TASK STATEMENT — Reproduce, exactly and in full, the lines from the one with "(440, 451) = (247, 416): orange" through the one with "camera: 60 degrees right, 15 degrees up" in the data below; drop pictures.

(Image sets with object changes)
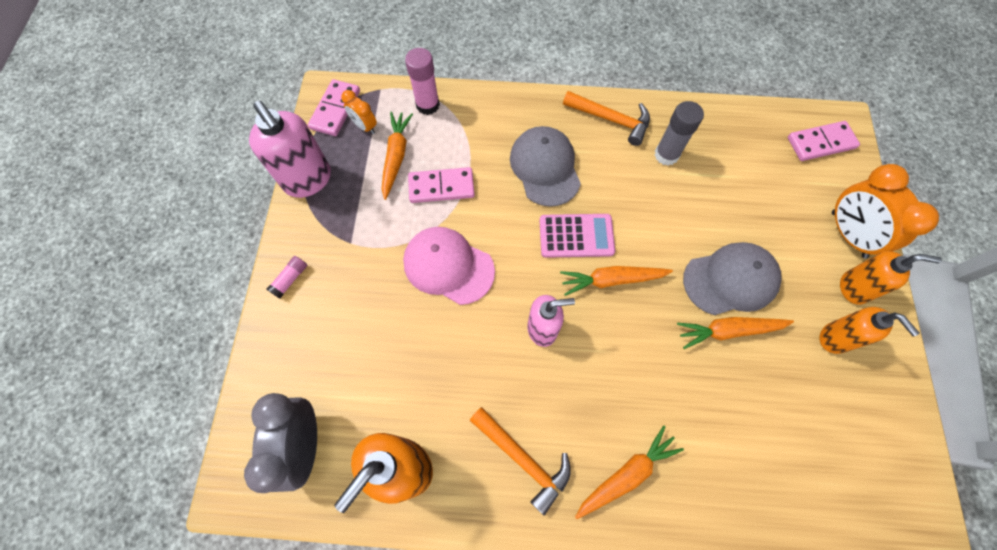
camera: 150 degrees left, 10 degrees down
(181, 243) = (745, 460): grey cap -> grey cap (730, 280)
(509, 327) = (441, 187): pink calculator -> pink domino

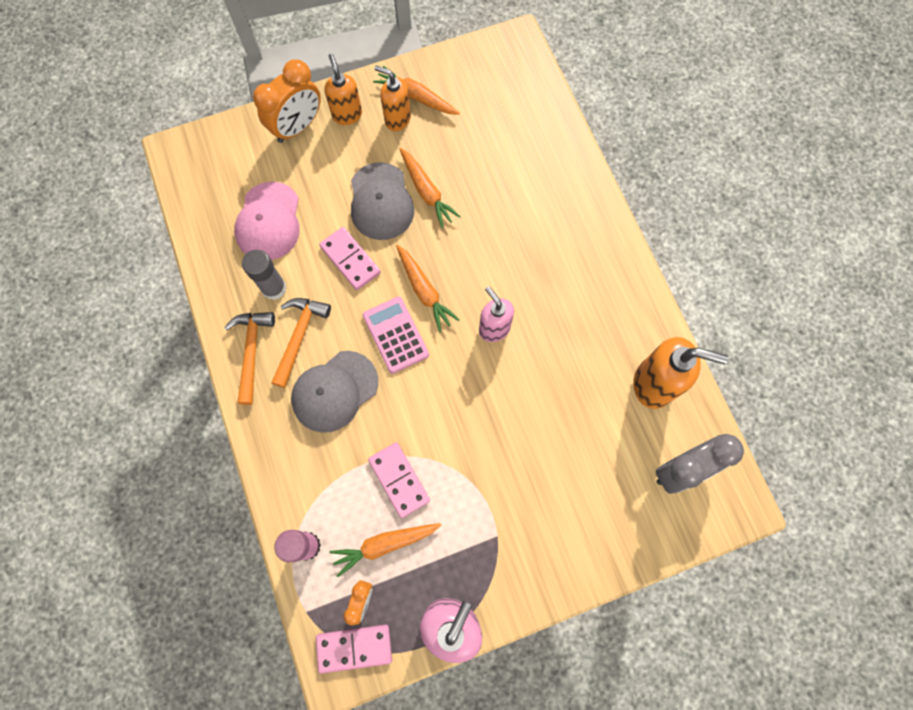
camera: 115 degrees left, 5 degrees up
(290, 279) = (559, 572): pink glue stick -> none
(448, 266) = (476, 432): pink cap -> pink cap (269, 221)
(523, 459) = (600, 301): orange hammer -> orange hammer (299, 336)
(626, 474) = (572, 228): orange carrot -> orange carrot (416, 97)
(730, 280) = (381, 202): grey cap -> grey cap turned 150 degrees counterclockwise
(821, 143) = (207, 165): pink domino -> pink domino (350, 259)
(835, 338) = (397, 119): orange soap dispenser -> orange soap dispenser turned 90 degrees counterclockwise

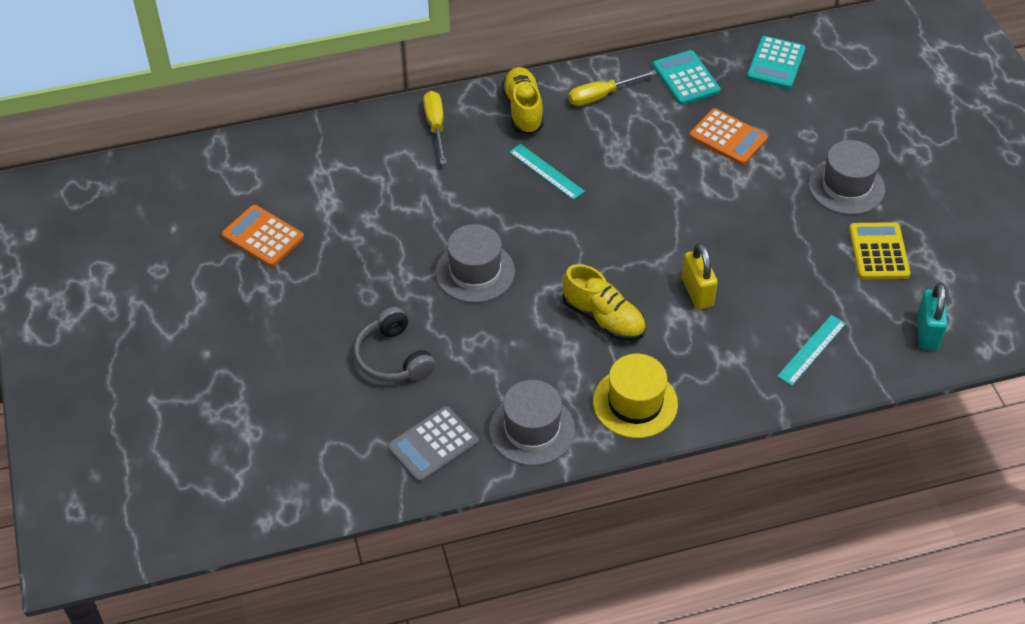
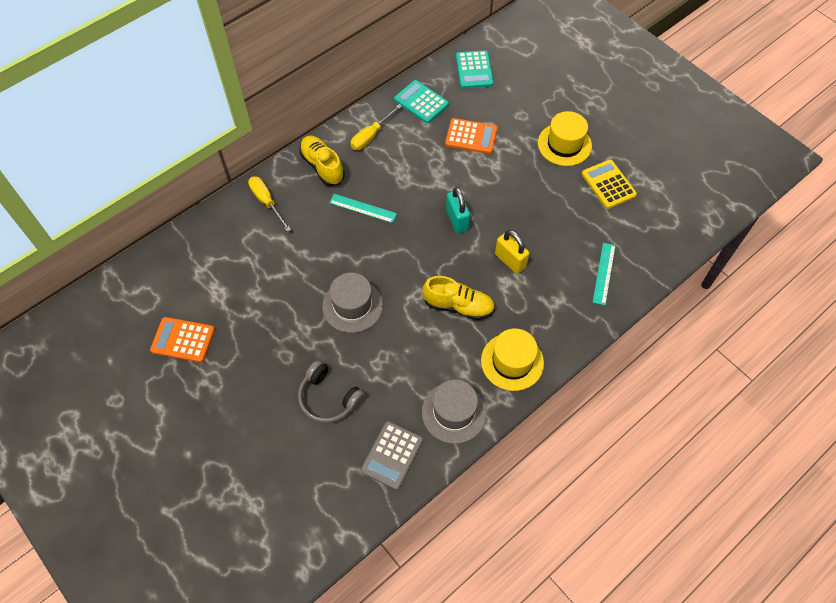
camera: 25 degrees left, 10 degrees up
(846, 186) = (564, 144): grey hat -> yellow hat
(927, 332) = (667, 231): turquoise padlock -> turquoise padlock (457, 220)

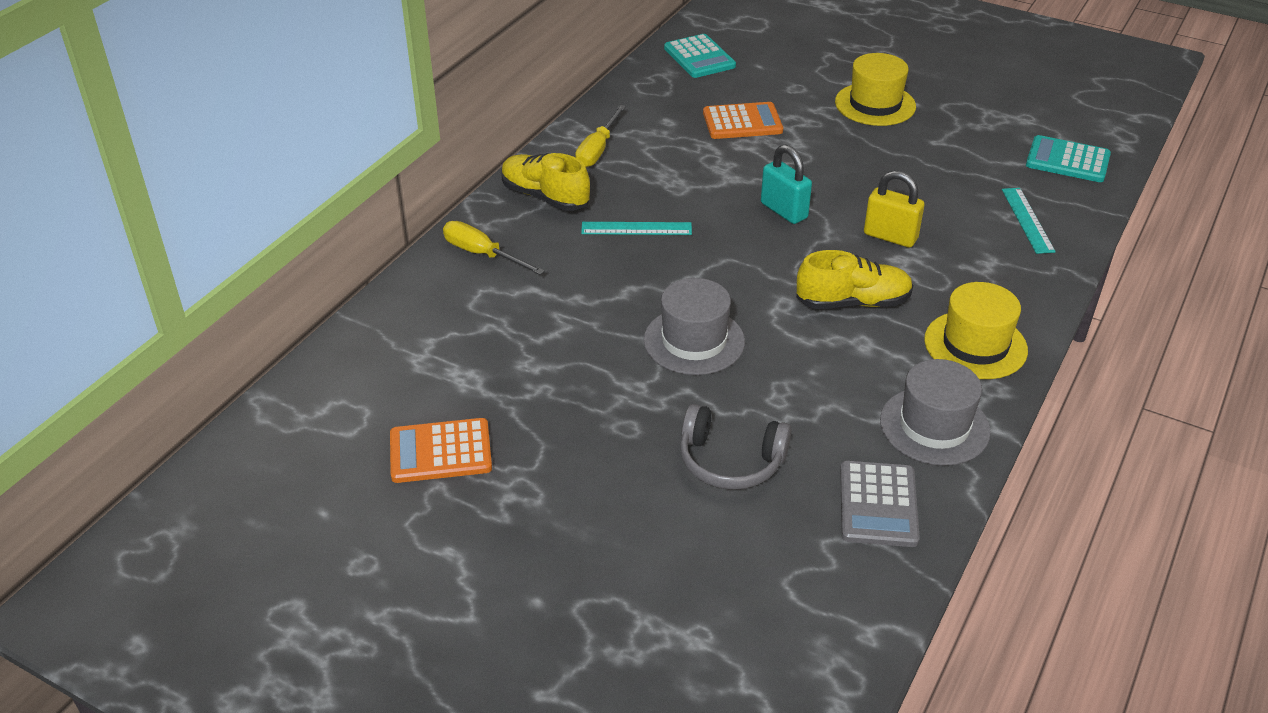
camera: 20 degrees left, 20 degrees down
(421, 102) = (647, 102): turquoise calculator -> turquoise calculator (1067, 160)
(608, 184) = (963, 131): yellow calculator -> none

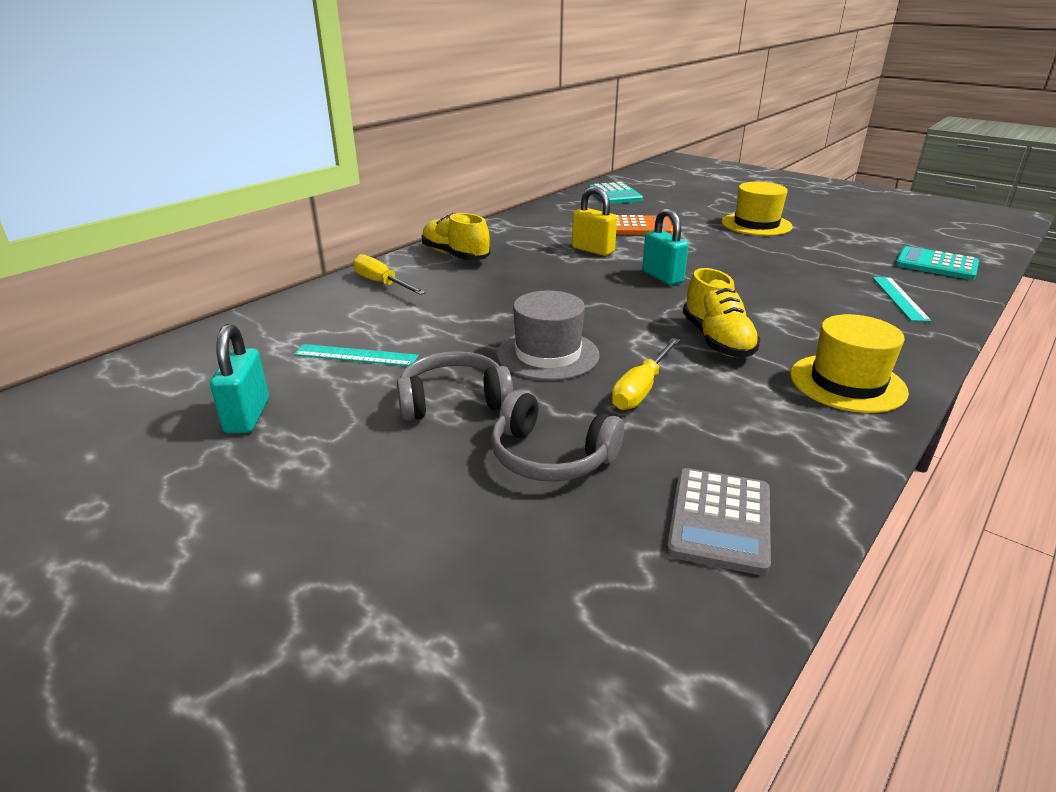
camera: 10 degrees right, 10 degrees down
(440, 451) = (247, 416): orange calculator -> turquoise padlock
(597, 150) = (512, 234): yellow screwdriver -> yellow screwdriver (641, 389)
(624, 409) = (453, 400): none -> grey headphones
(636, 228) = (524, 278): turquoise ruler -> turquoise ruler (356, 355)
(853, 302) = (717, 340): yellow shoe -> yellow shoe turned 75 degrees clockwise
(890, 236) = (761, 299): yellow padlock -> yellow padlock (593, 250)
(934, 426) = (797, 448): grey hat -> none

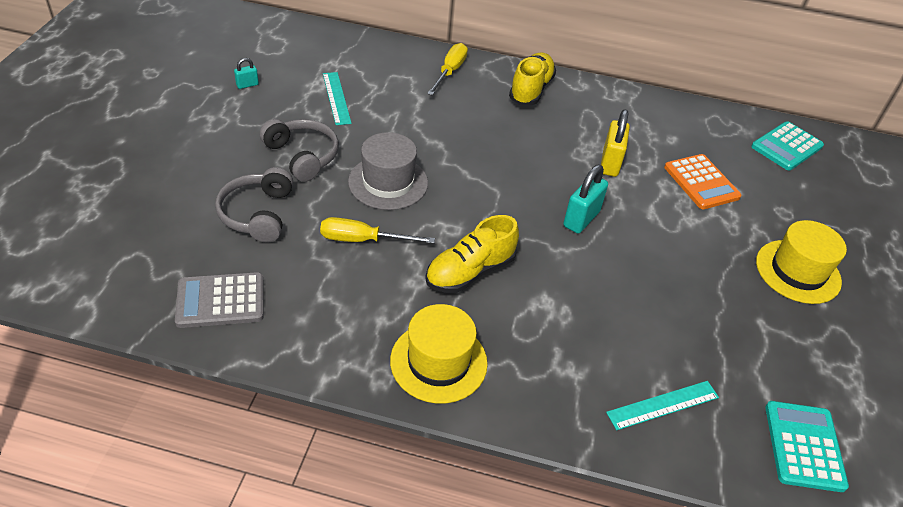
camera: 60 degrees right, 15 degrees up
(247, 416) = (247, 85): turquoise padlock -> turquoise padlock, size x0.52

RESULT OF THIS TASK —
(440, 451) = (247, 416): orange calculator -> turquoise padlock
(597, 150) = (512, 234): yellow screwdriver -> yellow screwdriver (641, 389)
(624, 409) = (453, 400): none -> grey headphones
(636, 228) = (524, 278): turquoise ruler -> turquoise ruler (356, 355)
(853, 302) = (717, 340): yellow shoe -> yellow shoe turned 75 degrees clockwise
(890, 236) = (761, 299): yellow padlock -> yellow padlock (593, 250)
(934, 426) = (797, 448): grey hat -> none

camera: 60 degrees right, 15 degrees up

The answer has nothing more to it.